__Exercise input__
====

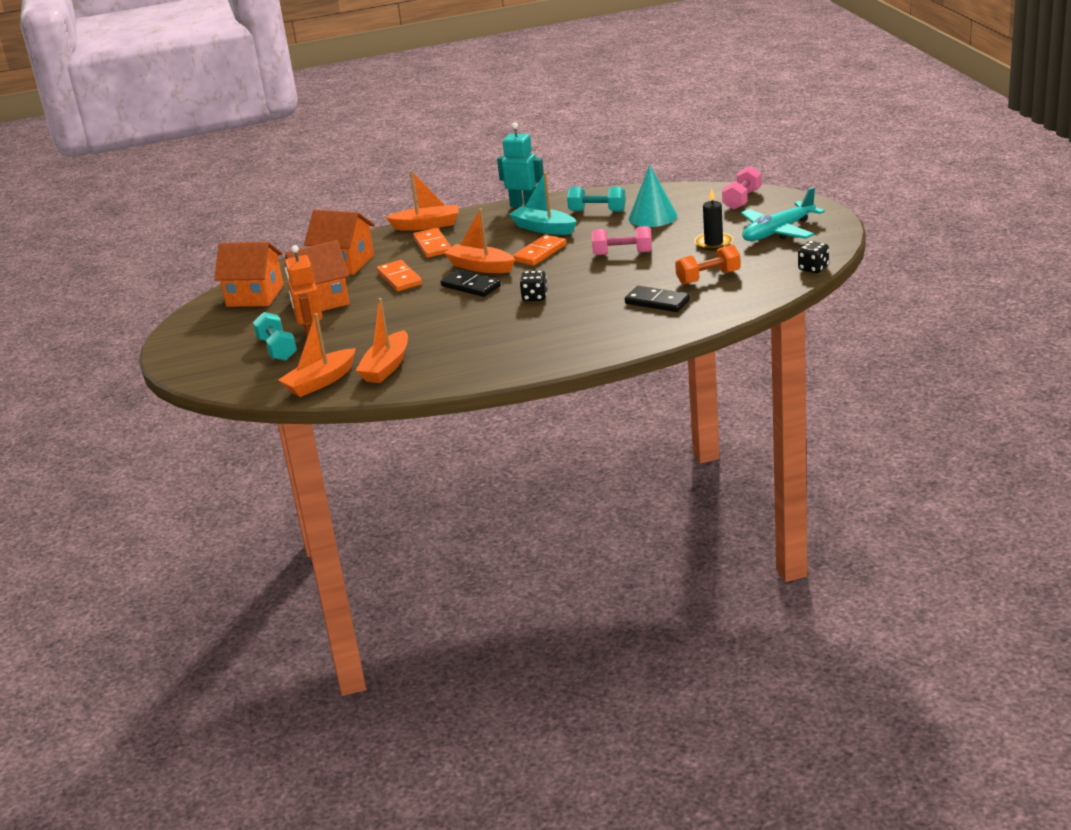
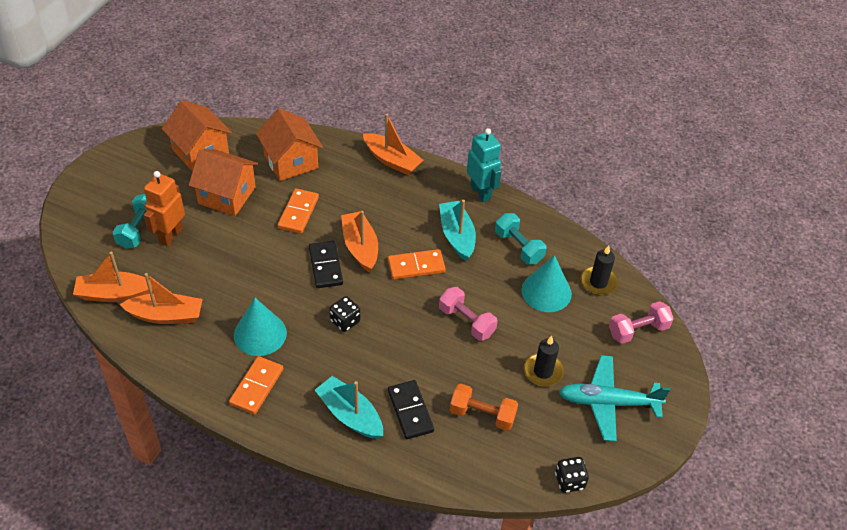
camera: 35 degrees right, 20 degrees up
(386, 367) = (166, 315): orange boat -> orange boat turned 150 degrees counterclockwise
(432, 245) = (365, 190): orange domino -> orange domino (256, 386)
(480, 334) = (260, 334): none -> turquoise cone
(619, 325) = (350, 415): none -> turquoise boat
(679, 197) = (598, 282): none -> black candle

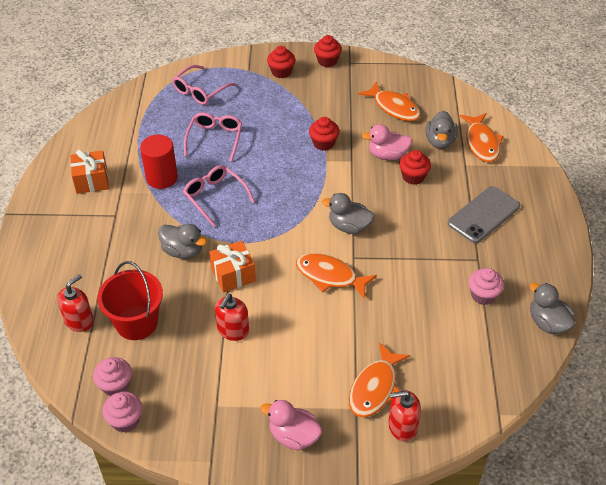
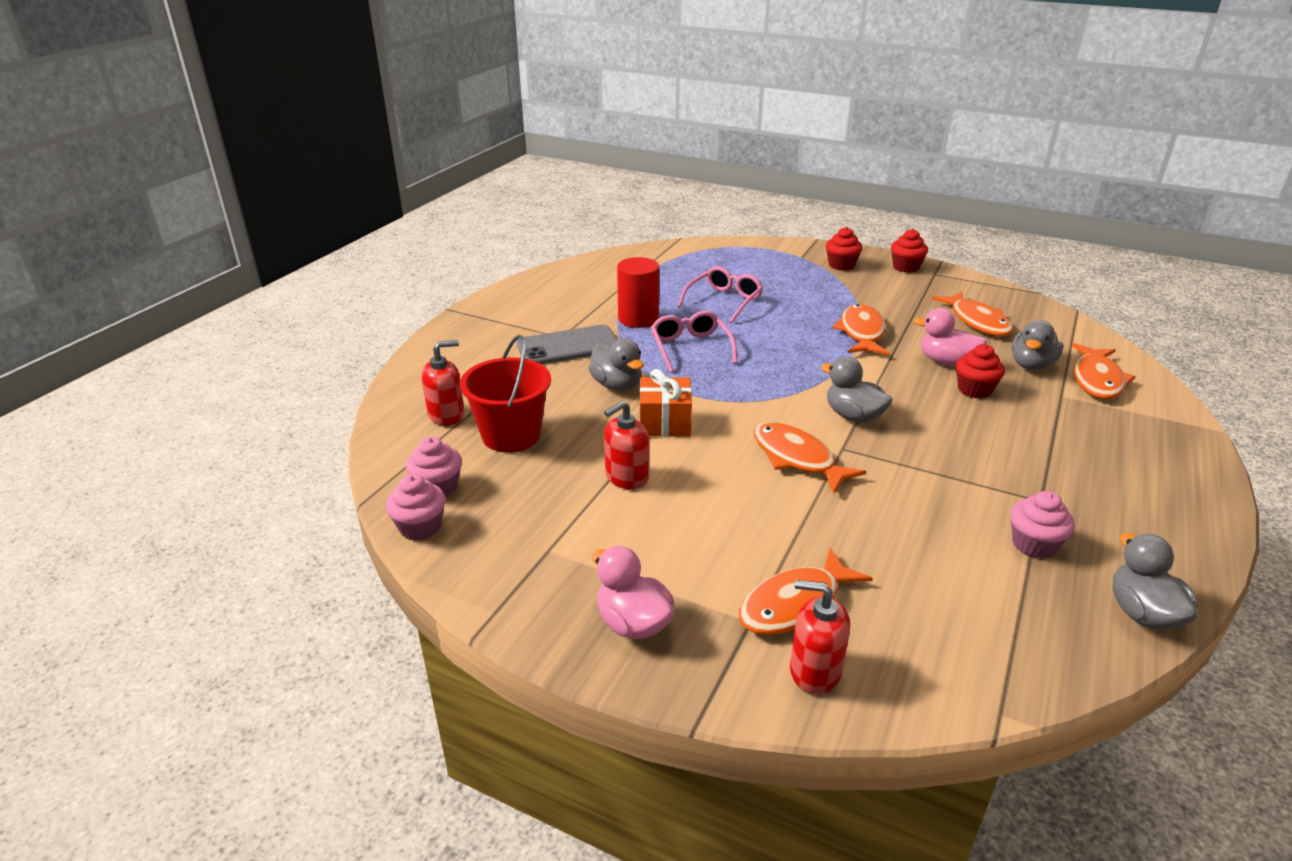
camera: 25 degrees right, 15 degrees down
(92, 181) = (558, 304): orange gift -> none
(200, 91) = (733, 262): pink glasses -> none
(323, 143) = (861, 333): red cupcake -> orange fish
(483, 215) = (1071, 453): grey phone -> grey phone (568, 346)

====

__Try it__
In the material above, each line with the word "orange" should be copied.

__Task result__
(386, 367) = (166, 315): orange boat -> orange boat turned 150 degrees counterclockwise
(432, 245) = (365, 190): orange domino -> orange domino (256, 386)
(92, 181) = (558, 304): orange gift -> none
(323, 143) = (861, 333): red cupcake -> orange fish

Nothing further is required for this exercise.